● Provided data
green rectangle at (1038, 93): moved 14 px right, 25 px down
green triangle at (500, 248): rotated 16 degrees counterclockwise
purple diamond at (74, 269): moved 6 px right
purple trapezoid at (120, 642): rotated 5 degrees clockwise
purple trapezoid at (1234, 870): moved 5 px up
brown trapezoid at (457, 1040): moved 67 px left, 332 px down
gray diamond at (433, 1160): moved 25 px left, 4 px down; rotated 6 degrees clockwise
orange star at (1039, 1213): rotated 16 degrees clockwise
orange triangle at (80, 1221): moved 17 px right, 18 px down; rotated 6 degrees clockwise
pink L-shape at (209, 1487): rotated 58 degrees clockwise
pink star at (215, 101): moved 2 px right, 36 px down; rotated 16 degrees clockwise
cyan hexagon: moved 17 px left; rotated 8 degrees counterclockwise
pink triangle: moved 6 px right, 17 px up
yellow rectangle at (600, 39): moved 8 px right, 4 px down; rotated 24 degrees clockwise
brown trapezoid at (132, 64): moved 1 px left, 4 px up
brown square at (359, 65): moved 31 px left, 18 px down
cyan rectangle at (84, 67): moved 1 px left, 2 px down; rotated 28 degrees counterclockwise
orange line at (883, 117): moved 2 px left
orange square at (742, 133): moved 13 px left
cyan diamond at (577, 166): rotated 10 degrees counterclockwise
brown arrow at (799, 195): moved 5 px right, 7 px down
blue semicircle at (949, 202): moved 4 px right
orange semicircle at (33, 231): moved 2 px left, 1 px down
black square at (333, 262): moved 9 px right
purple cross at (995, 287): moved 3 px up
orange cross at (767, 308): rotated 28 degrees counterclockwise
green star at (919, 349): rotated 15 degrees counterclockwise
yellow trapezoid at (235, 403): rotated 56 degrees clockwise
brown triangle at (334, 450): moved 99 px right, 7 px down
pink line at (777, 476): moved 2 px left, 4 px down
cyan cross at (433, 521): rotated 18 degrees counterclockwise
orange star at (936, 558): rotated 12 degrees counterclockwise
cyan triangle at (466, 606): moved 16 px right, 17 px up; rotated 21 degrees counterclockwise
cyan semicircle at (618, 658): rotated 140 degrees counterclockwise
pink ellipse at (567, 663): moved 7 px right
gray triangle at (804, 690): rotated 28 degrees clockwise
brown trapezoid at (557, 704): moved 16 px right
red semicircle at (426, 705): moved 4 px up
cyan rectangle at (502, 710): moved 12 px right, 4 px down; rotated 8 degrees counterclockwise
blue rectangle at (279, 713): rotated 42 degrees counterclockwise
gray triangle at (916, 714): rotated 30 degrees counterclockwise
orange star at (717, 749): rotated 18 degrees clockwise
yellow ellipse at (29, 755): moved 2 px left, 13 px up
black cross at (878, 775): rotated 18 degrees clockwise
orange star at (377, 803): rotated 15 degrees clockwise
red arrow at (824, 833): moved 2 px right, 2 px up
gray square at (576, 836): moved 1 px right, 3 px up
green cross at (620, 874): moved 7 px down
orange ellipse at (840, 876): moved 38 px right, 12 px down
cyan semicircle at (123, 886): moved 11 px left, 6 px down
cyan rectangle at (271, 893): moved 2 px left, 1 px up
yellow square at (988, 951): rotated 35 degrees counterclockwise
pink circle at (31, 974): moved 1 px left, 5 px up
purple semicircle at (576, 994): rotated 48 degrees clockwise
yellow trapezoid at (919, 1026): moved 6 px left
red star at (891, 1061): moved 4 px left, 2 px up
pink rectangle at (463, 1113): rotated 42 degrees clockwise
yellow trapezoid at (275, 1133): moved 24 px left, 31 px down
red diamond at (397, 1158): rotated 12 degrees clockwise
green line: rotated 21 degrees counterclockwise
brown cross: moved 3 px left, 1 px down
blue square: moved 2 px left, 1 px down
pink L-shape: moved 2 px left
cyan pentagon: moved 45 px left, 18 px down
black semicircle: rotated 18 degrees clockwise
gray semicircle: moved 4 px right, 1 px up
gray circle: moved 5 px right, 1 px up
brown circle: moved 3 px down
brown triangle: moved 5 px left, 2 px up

● Task statement
All the records, from start to finish, are to be repeated exactly.

● Answer for this exercise
green rectangle at (1038, 93): moved 14 px right, 25 px down
green triangle at (500, 248): rotated 16 degrees counterclockwise
purple diamond at (74, 269): moved 6 px right
purple trapezoid at (120, 642): rotated 5 degrees clockwise
purple trapezoid at (1234, 870): moved 5 px up
brown trapezoid at (457, 1040): moved 67 px left, 332 px down
gray diamond at (433, 1160): moved 25 px left, 4 px down; rotated 6 degrees clockwise
orange star at (1039, 1213): rotated 16 degrees clockwise
orange triangle at (80, 1221): moved 17 px right, 18 px down; rotated 6 degrees clockwise
pink L-shape at (209, 1487): rotated 58 degrees clockwise
pink star at (215, 101): moved 2 px right, 36 px down; rotated 16 degrees clockwise
cyan hexagon: moved 17 px left; rotated 8 degrees counterclockwise
pink triangle: moved 6 px right, 17 px up
yellow rectangle at (600, 39): moved 8 px right, 4 px down; rotated 24 degrees clockwise
brown trapezoid at (132, 64): moved 1 px left, 4 px up
brown square at (359, 65): moved 31 px left, 18 px down
cyan rectangle at (84, 67): moved 1 px left, 2 px down; rotated 28 degrees counterclockwise
orange line at (883, 117): moved 2 px left
orange square at (742, 133): moved 13 px left
cyan diamond at (577, 166): rotated 10 degrees counterclockwise
brown arrow at (799, 195): moved 5 px right, 7 px down
blue semicircle at (949, 202): moved 4 px right
orange semicircle at (33, 231): moved 2 px left, 1 px down
black square at (333, 262): moved 9 px right
purple cross at (995, 287): moved 3 px up
orange cross at (767, 308): rotated 28 degrees counterclockwise
green star at (919, 349): rotated 15 degrees counterclockwise
yellow trapezoid at (235, 403): rotated 56 degrees clockwise
brown triangle at (334, 450): moved 99 px right, 7 px down
pink line at (777, 476): moved 2 px left, 4 px down
cyan cross at (433, 521): rotated 18 degrees counterclockwise
orange star at (936, 558): rotated 12 degrees counterclockwise
cyan triangle at (466, 606): moved 16 px right, 17 px up; rotated 21 degrees counterclockwise
cyan semicircle at (618, 658): rotated 140 degrees counterclockwise
pink ellipse at (567, 663): moved 7 px right
gray triangle at (804, 690): rotated 28 degrees clockwise
brown trapezoid at (557, 704): moved 16 px right
red semicircle at (426, 705): moved 4 px up
cyan rectangle at (502, 710): moved 12 px right, 4 px down; rotated 8 degrees counterclockwise
blue rectangle at (279, 713): rotated 42 degrees counterclockwise
gray triangle at (916, 714): rotated 30 degrees counterclockwise
orange star at (717, 749): rotated 18 degrees clockwise
yellow ellipse at (29, 755): moved 2 px left, 13 px up
black cross at (878, 775): rotated 18 degrees clockwise
orange star at (377, 803): rotated 15 degrees clockwise
red arrow at (824, 833): moved 2 px right, 2 px up
gray square at (576, 836): moved 1 px right, 3 px up
green cross at (620, 874): moved 7 px down
orange ellipse at (840, 876): moved 38 px right, 12 px down
cyan semicircle at (123, 886): moved 11 px left, 6 px down
cyan rectangle at (271, 893): moved 2 px left, 1 px up
yellow square at (988, 951): rotated 35 degrees counterclockwise
pink circle at (31, 974): moved 1 px left, 5 px up
purple semicircle at (576, 994): rotated 48 degrees clockwise
yellow trapezoid at (919, 1026): moved 6 px left
red star at (891, 1061): moved 4 px left, 2 px up
pink rectangle at (463, 1113): rotated 42 degrees clockwise
yellow trapezoid at (275, 1133): moved 24 px left, 31 px down
red diamond at (397, 1158): rotated 12 degrees clockwise
green line: rotated 21 degrees counterclockwise
brown cross: moved 3 px left, 1 px down
blue square: moved 2 px left, 1 px down
pink L-shape: moved 2 px left
cyan pentagon: moved 45 px left, 18 px down
black semicircle: rotated 18 degrees clockwise
gray semicircle: moved 4 px right, 1 px up
gray circle: moved 5 px right, 1 px up
brown circle: moved 3 px down
brown triangle: moved 5 px left, 2 px up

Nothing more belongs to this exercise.